THE DATA:

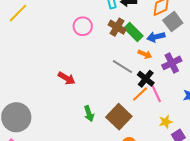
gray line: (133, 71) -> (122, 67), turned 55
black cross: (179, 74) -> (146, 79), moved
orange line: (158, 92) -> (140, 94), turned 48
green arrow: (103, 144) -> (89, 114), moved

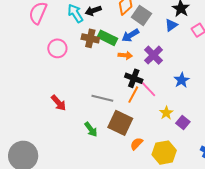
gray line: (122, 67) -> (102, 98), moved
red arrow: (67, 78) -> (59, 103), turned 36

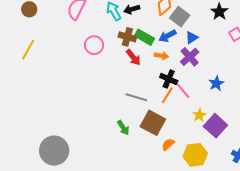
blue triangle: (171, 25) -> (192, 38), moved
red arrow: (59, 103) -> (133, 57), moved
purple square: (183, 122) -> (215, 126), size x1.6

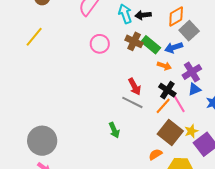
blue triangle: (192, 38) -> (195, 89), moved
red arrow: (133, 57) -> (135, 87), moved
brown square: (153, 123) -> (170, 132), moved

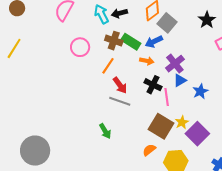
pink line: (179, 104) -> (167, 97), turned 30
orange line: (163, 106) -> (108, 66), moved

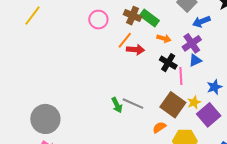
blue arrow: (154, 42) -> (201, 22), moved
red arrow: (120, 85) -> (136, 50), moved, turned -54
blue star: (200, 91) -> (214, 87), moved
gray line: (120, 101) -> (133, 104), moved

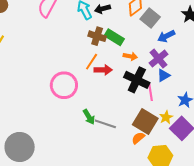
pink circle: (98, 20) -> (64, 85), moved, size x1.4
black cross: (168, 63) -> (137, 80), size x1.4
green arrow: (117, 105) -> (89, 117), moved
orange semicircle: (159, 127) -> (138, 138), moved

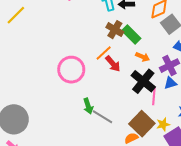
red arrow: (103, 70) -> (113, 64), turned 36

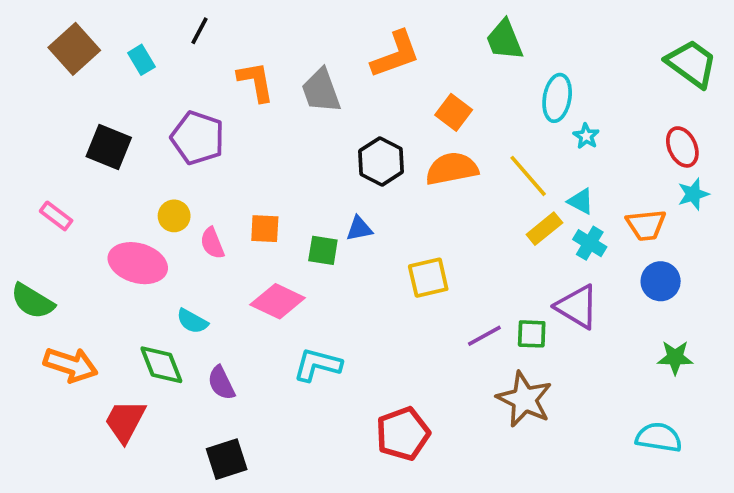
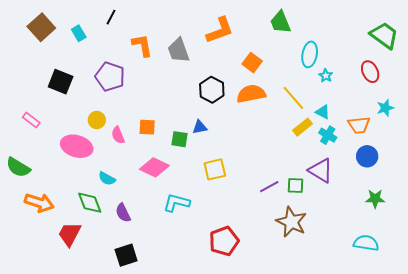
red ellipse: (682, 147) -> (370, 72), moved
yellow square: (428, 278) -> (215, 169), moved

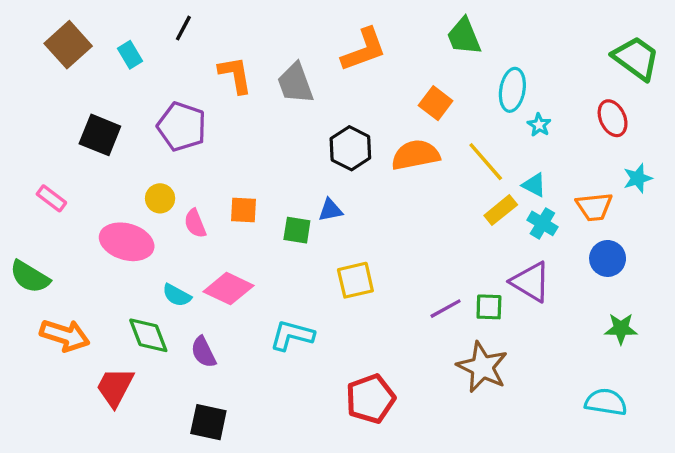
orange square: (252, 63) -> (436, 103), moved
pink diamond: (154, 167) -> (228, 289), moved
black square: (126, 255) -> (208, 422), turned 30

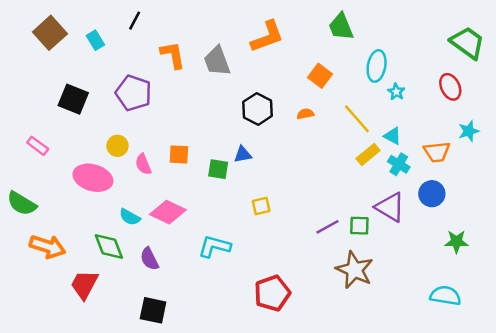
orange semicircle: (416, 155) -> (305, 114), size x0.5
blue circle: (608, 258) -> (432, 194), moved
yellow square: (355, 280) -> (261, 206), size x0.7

ASSIGNMENT:
Write out the records above in full and exactly, with no pictures.

RESPONSE AREA:
gray line: (133, 71) -> (122, 67), turned 55
black cross: (179, 74) -> (146, 79), moved
orange line: (158, 92) -> (140, 94), turned 48
green arrow: (103, 144) -> (89, 114), moved

gray line: (122, 67) -> (102, 98), moved
red arrow: (67, 78) -> (59, 103), turned 36

blue triangle: (171, 25) -> (192, 38), moved
red arrow: (59, 103) -> (133, 57), moved
purple square: (183, 122) -> (215, 126), size x1.6

blue triangle: (192, 38) -> (195, 89), moved
red arrow: (133, 57) -> (135, 87), moved
brown square: (153, 123) -> (170, 132), moved

pink line: (179, 104) -> (167, 97), turned 30
orange line: (163, 106) -> (108, 66), moved

blue arrow: (154, 42) -> (201, 22), moved
red arrow: (120, 85) -> (136, 50), moved, turned -54
blue star: (200, 91) -> (214, 87), moved
gray line: (120, 101) -> (133, 104), moved

pink circle: (98, 20) -> (64, 85), moved, size x1.4
black cross: (168, 63) -> (137, 80), size x1.4
green arrow: (117, 105) -> (89, 117), moved
orange semicircle: (159, 127) -> (138, 138), moved

red arrow: (103, 70) -> (113, 64), turned 36

red ellipse: (682, 147) -> (370, 72), moved
yellow square: (428, 278) -> (215, 169), moved

orange square: (252, 63) -> (436, 103), moved
pink diamond: (154, 167) -> (228, 289), moved
black square: (126, 255) -> (208, 422), turned 30

orange semicircle: (416, 155) -> (305, 114), size x0.5
blue circle: (608, 258) -> (432, 194), moved
yellow square: (355, 280) -> (261, 206), size x0.7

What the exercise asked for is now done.